Task statement
Each line below should be quoted exactly, please.

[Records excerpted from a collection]
= = = =

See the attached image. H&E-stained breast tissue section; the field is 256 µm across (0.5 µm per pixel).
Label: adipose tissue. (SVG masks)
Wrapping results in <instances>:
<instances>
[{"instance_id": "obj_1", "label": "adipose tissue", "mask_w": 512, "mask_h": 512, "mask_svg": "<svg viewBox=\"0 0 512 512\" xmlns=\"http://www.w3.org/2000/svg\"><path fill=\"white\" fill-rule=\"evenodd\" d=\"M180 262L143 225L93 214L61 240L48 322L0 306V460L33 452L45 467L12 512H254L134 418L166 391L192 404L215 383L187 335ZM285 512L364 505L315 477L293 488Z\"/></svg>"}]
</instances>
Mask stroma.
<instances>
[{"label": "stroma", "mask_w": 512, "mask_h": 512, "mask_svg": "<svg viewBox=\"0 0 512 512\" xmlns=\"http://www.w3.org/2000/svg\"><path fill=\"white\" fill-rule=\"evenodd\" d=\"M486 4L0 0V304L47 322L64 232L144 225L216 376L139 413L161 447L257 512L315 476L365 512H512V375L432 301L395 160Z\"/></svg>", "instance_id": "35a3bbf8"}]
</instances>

= = = =

Exercise output
See the attached image. H&E-stained breast tissue section; the field is 256 µm across (0.5 µm per pixel).
Label: adipose tissue. (SVG masks)
Wrapping results in <instances>:
<instances>
[{"instance_id": "obj_1", "label": "adipose tissue", "mask_w": 512, "mask_h": 512, "mask_svg": "<svg viewBox=\"0 0 512 512\" xmlns=\"http://www.w3.org/2000/svg\"><path fill=\"white\" fill-rule=\"evenodd\" d=\"M180 262L143 225L93 214L61 240L48 322L0 306V460L33 452L45 467L12 512H254L134 418L166 391L192 404L215 383L187 335ZM285 512L364 505L315 477L293 488Z\"/></svg>"}]
</instances>
Mask stroma.
<instances>
[{"label": "stroma", "mask_w": 512, "mask_h": 512, "mask_svg": "<svg viewBox=\"0 0 512 512\" xmlns=\"http://www.w3.org/2000/svg\"><path fill=\"white\" fill-rule=\"evenodd\" d=\"M486 4L0 0V304L47 322L64 232L144 225L216 376L139 413L161 447L257 512L315 476L365 512H512V375L432 301L395 160Z\"/></svg>", "instance_id": "35a3bbf8"}]
</instances>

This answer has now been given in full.